__WORK ITEM__
Set down the records exactly as they stand, except for any pictures, which you should omit.

Segment Open

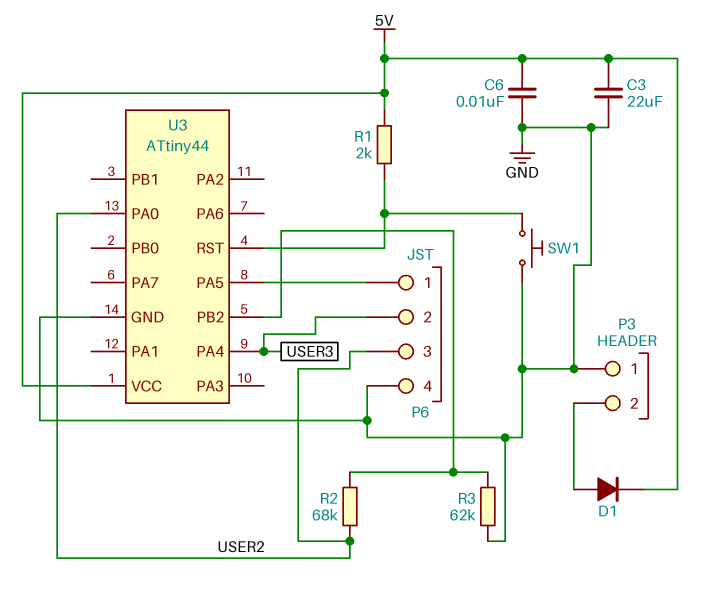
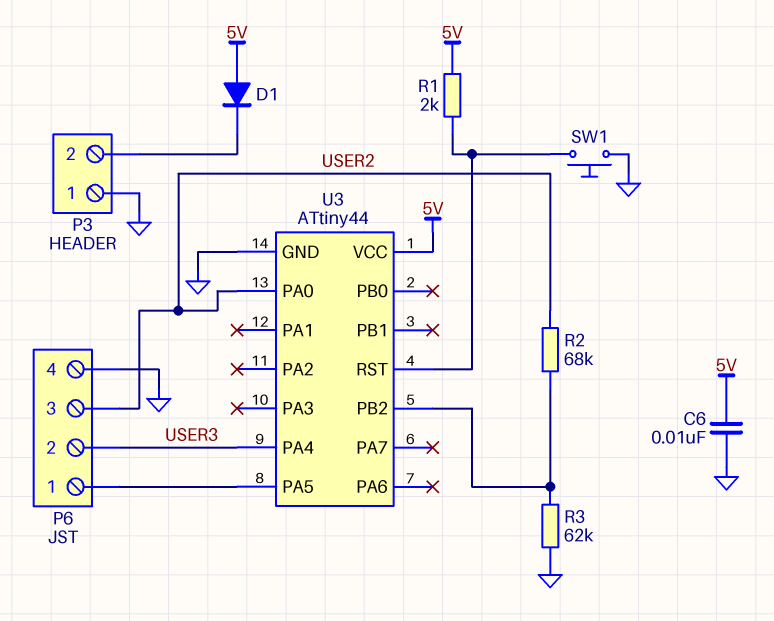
C3: 22uF (5V, GND) -> none
D1: diode (A P3/2, K 5V) -> diode (A 5V, K P3/2)

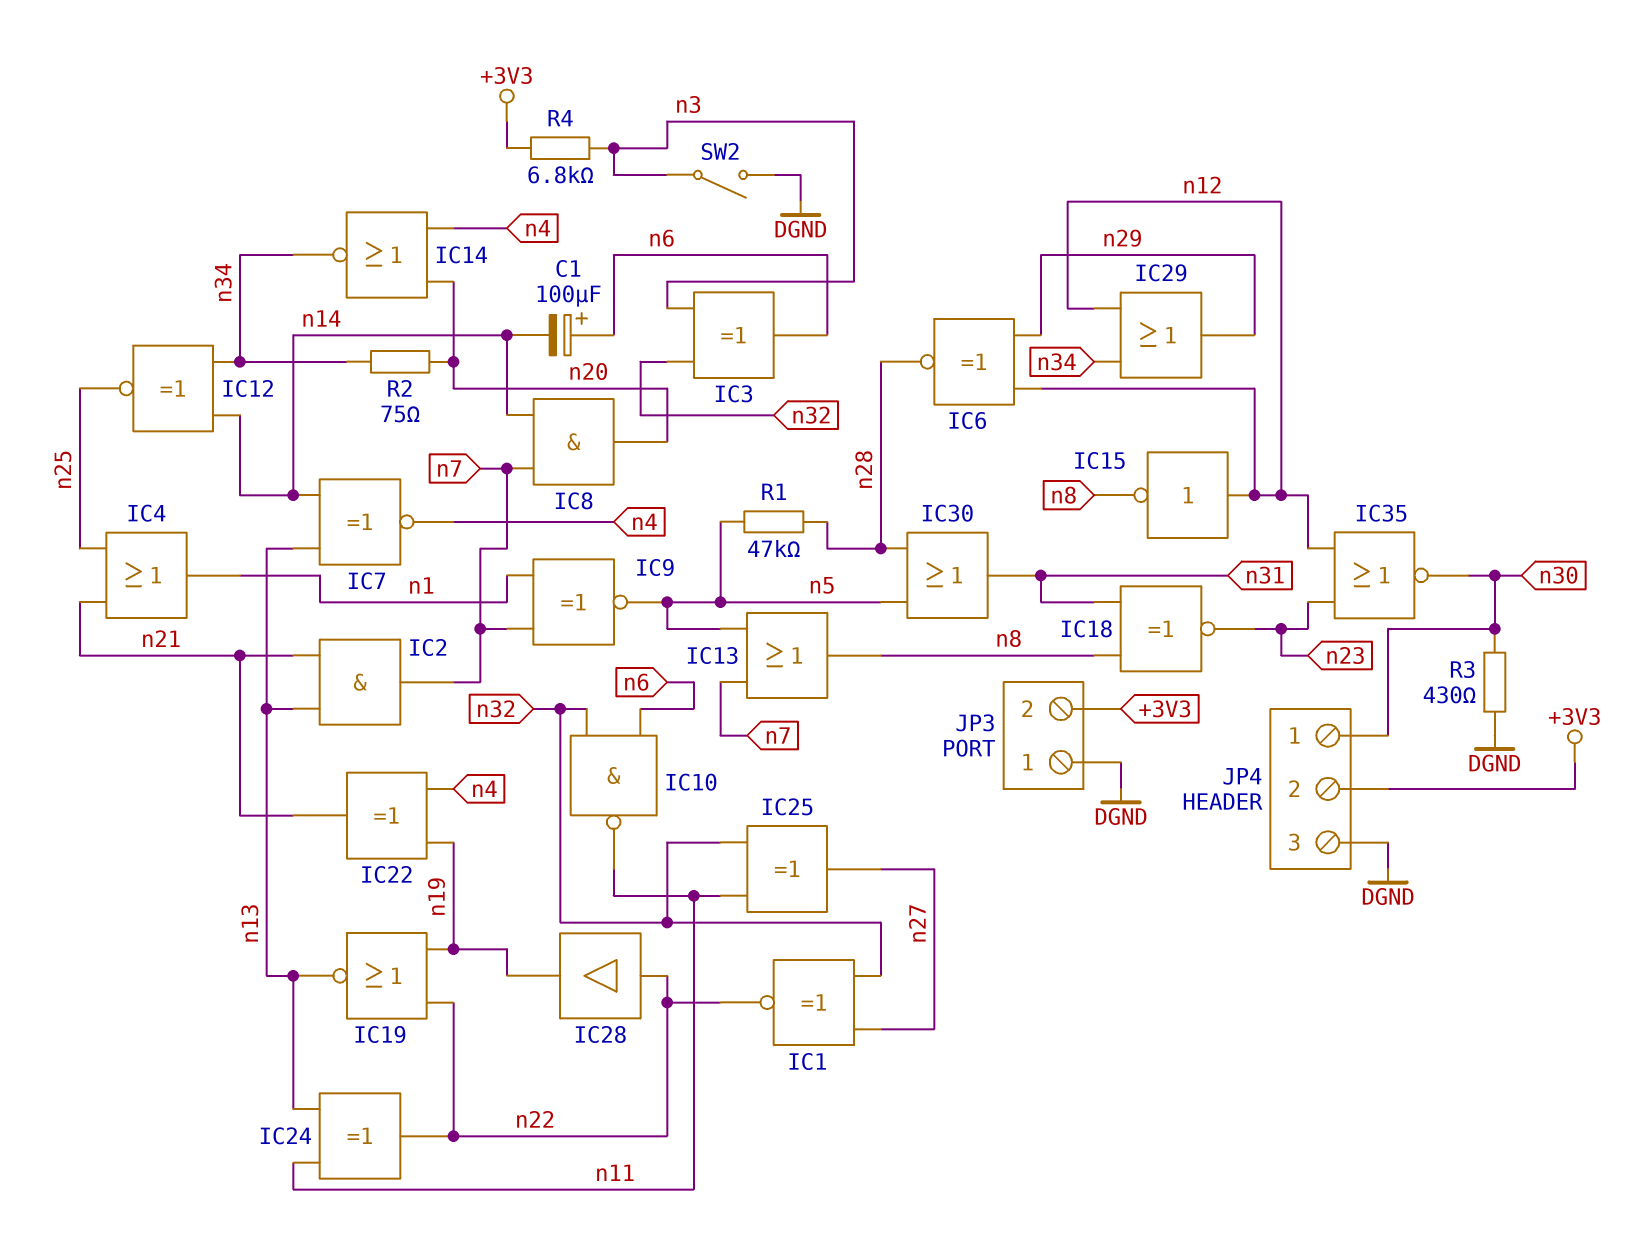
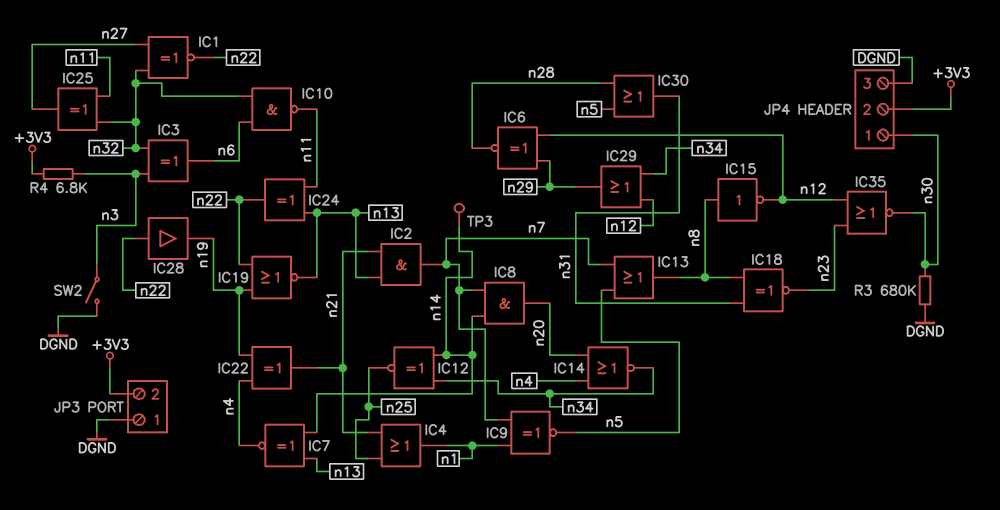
C1: 100uF (plus n6, minus n14) -> none
IC15: NOT (in n12, out n8) -> NOT (in n8, out n12)
R1: 47k (n5, n28) -> none
R2: 75 (n20, n34) -> none
R3: 430 (DGND, n30) -> 680k (DGND, n30)
TP3: none -> test point (n14)

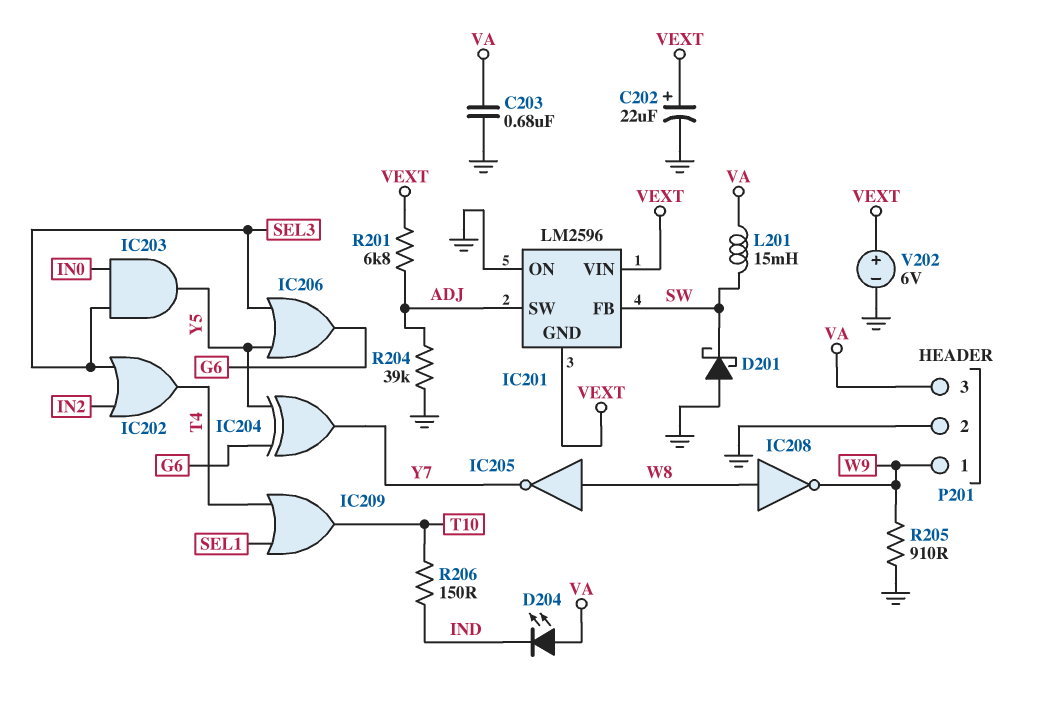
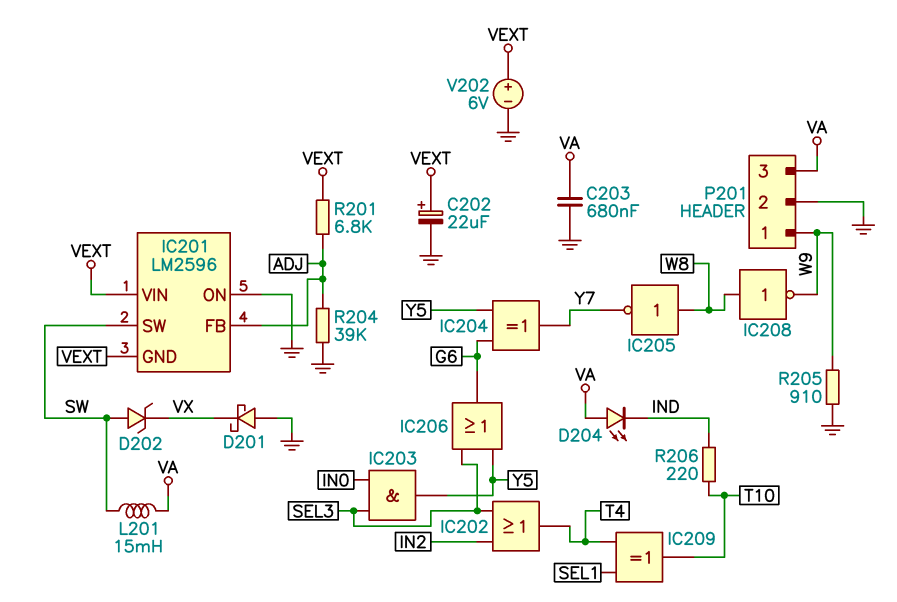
D201: schottky (A GND, K SW) -> schottky (A GND, K VX)
D202: none -> zener (A SW, K VX)
IC201 pin FB: SW -> ADJ
IC201 pin SW: ADJ -> SW
IC209: OR (in SEL1, in T4, out T10) -> XOR (in SEL1, in T4, out T10)
R206: 150 (IND, T10) -> 220 (IND, T10)

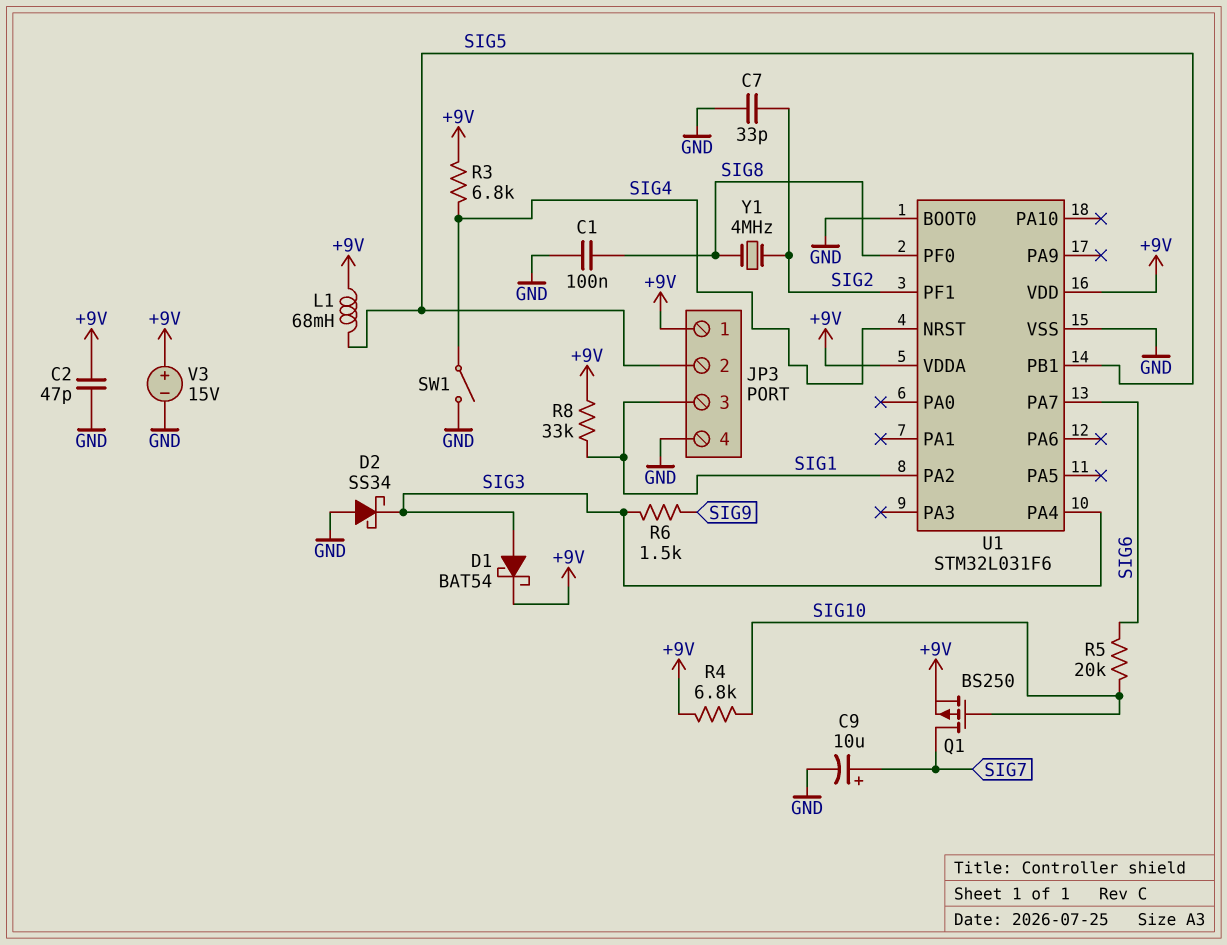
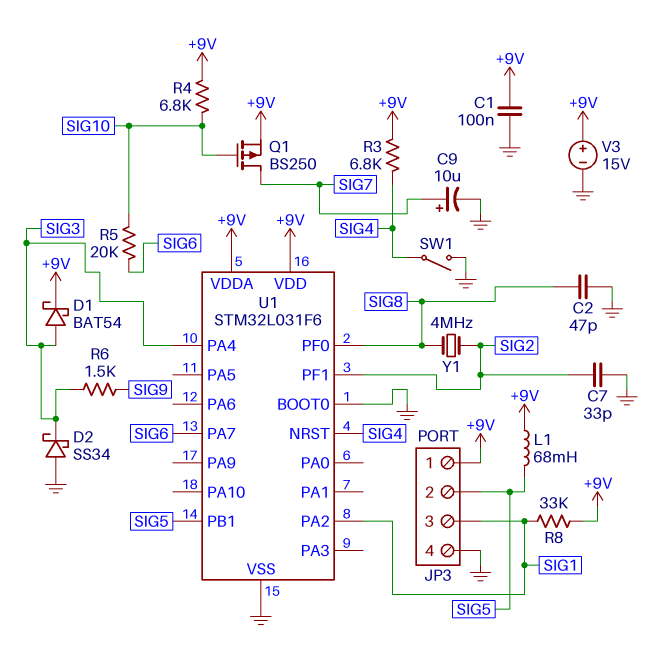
C1: 100nF (GND, SIG8) -> 100nF (+9V, GND)
C2: 47pF (+9V, GND) -> 47pF (GND, SIG8)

Segment Closed

__RESULT FOR THIS EXERCISE__
C3: 22uF (5V, GND) -> none
D1: diode (A P3/2, K 5V) -> diode (A 5V, K P3/2)

C1: 100uF (plus n6, minus n14) -> none
IC15: NOT (in n12, out n8) -> NOT (in n8, out n12)
R1: 47k (n5, n28) -> none
R2: 75 (n20, n34) -> none
R3: 430 (DGND, n30) -> 680k (DGND, n30)
TP3: none -> test point (n14)

D201: schottky (A GND, K SW) -> schottky (A GND, K VX)
D202: none -> zener (A SW, K VX)
IC201 pin FB: SW -> ADJ
IC201 pin SW: ADJ -> SW
IC209: OR (in SEL1, in T4, out T10) -> XOR (in SEL1, in T4, out T10)
R206: 150 (IND, T10) -> 220 (IND, T10)

C1: 100nF (GND, SIG8) -> 100nF (+9V, GND)
C2: 47pF (+9V, GND) -> 47pF (GND, SIG8)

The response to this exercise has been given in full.